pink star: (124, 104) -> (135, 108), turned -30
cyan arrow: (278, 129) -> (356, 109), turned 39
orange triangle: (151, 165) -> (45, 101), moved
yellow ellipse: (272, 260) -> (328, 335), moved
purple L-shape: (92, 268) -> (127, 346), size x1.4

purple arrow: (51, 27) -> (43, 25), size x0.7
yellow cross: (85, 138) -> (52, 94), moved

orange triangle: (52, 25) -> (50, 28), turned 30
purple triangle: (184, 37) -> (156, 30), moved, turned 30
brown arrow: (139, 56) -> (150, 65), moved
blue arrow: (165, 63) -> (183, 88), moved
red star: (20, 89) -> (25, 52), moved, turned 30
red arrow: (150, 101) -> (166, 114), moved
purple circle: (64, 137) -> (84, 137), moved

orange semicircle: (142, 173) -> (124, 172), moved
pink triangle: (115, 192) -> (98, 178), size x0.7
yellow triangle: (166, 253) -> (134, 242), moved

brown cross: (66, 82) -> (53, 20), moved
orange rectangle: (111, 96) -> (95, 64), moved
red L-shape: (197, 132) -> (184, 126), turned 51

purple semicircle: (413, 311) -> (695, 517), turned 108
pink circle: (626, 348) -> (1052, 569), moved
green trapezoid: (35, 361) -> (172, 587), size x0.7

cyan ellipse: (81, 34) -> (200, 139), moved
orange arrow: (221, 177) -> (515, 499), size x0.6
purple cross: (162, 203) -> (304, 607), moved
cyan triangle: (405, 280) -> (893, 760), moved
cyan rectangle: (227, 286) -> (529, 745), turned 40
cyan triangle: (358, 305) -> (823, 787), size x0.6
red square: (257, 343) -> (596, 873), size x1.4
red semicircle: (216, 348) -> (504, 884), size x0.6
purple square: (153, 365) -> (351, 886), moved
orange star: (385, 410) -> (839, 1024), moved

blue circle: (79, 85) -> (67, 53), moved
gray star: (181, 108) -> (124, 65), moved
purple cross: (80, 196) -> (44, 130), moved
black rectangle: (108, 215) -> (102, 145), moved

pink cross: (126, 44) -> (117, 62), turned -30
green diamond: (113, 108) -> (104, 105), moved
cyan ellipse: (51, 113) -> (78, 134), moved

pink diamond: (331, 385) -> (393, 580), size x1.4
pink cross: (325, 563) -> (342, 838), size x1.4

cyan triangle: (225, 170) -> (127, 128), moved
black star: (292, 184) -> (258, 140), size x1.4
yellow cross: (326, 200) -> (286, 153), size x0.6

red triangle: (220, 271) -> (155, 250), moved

**What is being asked:** The records are given above. Copy each line in them that holds "cyan".

**Exercise solution:**
cyan arrow: (278, 129) -> (356, 109), turned 39
cyan ellipse: (81, 34) -> (200, 139), moved
cyan triangle: (405, 280) -> (893, 760), moved
cyan rectangle: (227, 286) -> (529, 745), turned 40
cyan triangle: (358, 305) -> (823, 787), size x0.6
cyan ellipse: (51, 113) -> (78, 134), moved
cyan triangle: (225, 170) -> (127, 128), moved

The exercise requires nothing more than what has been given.